*** Begin section ***

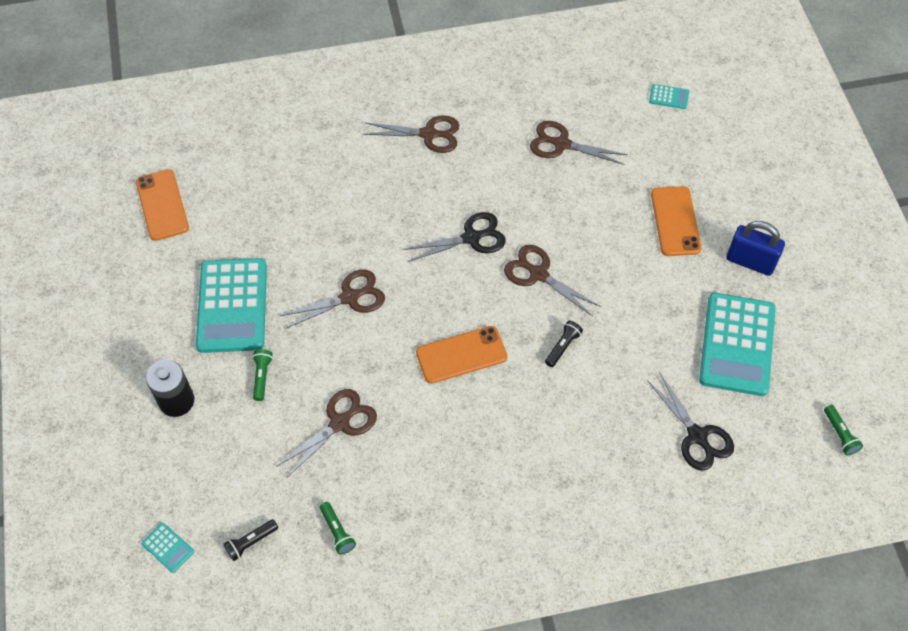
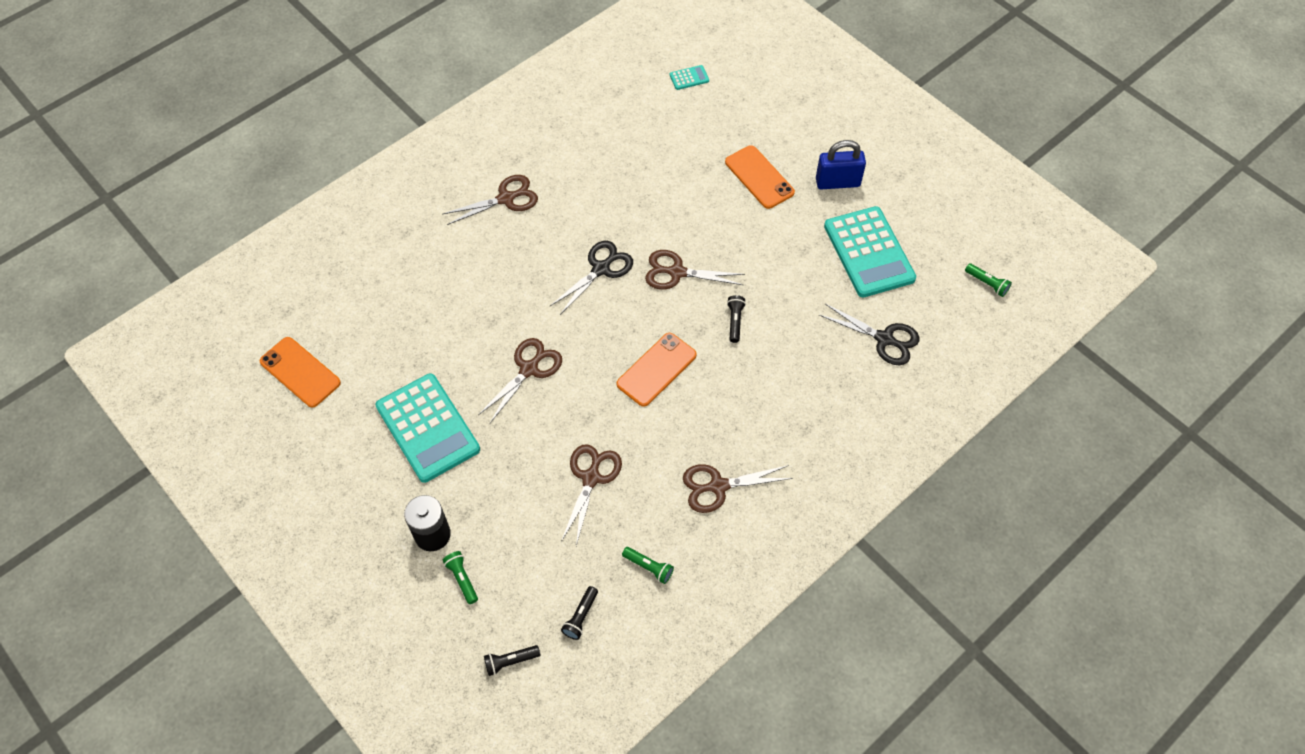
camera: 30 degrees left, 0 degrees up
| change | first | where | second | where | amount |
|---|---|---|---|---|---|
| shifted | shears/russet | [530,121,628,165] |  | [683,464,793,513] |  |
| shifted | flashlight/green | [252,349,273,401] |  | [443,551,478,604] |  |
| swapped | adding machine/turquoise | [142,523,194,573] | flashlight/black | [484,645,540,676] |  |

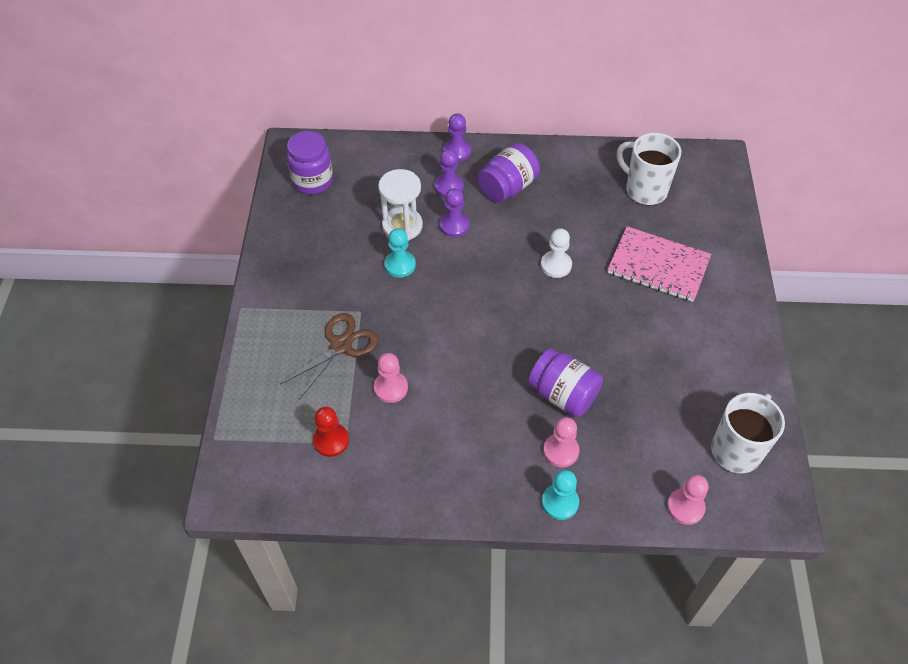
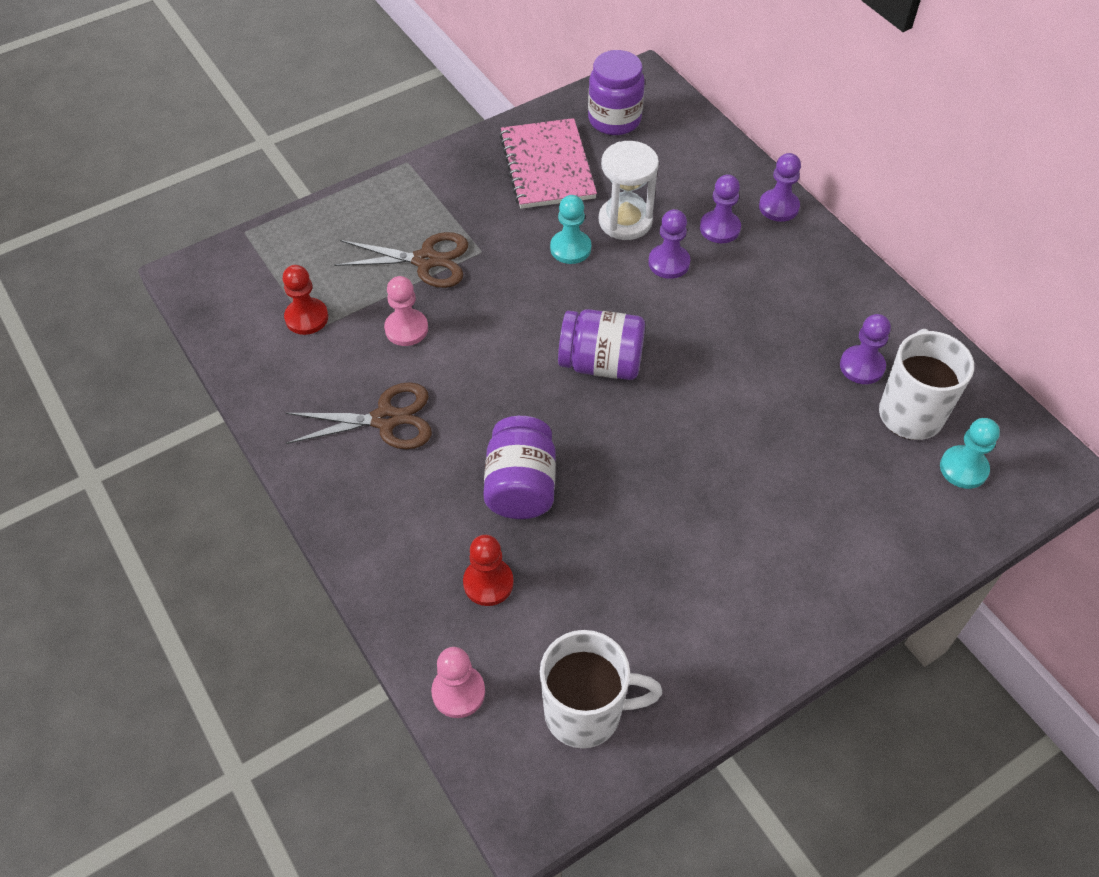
camera: 55 degrees right, 0 degrees up
| change | first | where | second | where | amount |
|---|---|---|---|---|---|
| shifted | jam jar/purple | [478,143,540,203] |  | [558,309,645,380] |  |
| shifted | notebook/rose-pink | [607,226,711,302] |  | [499,118,597,209] |  |
| gone | chess pawn/pure white | [541,228,572,278] |  |  |  |
| gone | chess pawn/rose-pink | [543,417,579,468] |  |  |  |
| shifted | chess pawn/turquoise | [542,470,579,520] |  | [940,418,1000,489] |  |
| new |  |  | chess pawn/purple | [840,314,891,384] |  |
| new |  |  | shears/russet | [286,382,432,449] |  |
| new |  |  | chess pawn/crimson | [463,535,514,606] |  |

*** End section ***

**What to produce**
Write out every entry above exactly, minus the pictures.

**Completed task**
camera: 30 degrees left, 0 degrees up
| change | first | where | second | where | amount |
|---|---|---|---|---|---|
| shifted | shears/russet | [530,121,628,165] |  | [683,464,793,513] |  |
| shifted | flashlight/green | [252,349,273,401] |  | [443,551,478,604] |  |
| swapped | adding machine/turquoise | [142,523,194,573] | flashlight/black | [484,645,540,676] |  |

camera: 55 degrees right, 0 degrees up
| change | first | where | second | where | amount |
|---|---|---|---|---|---|
| shifted | jam jar/purple | [478,143,540,203] |  | [558,309,645,380] |  |
| shifted | notebook/rose-pink | [607,226,711,302] |  | [499,118,597,209] |  |
| gone | chess pawn/pure white | [541,228,572,278] |  |  |  |
| gone | chess pawn/rose-pink | [543,417,579,468] |  |  |  |
| shifted | chess pawn/turquoise | [542,470,579,520] |  | [940,418,1000,489] |  |
| new |  |  | chess pawn/purple | [840,314,891,384] |  |
| new |  |  | shears/russet | [286,382,432,449] |  |
| new |  |  | chess pawn/crimson | [463,535,514,606] |  |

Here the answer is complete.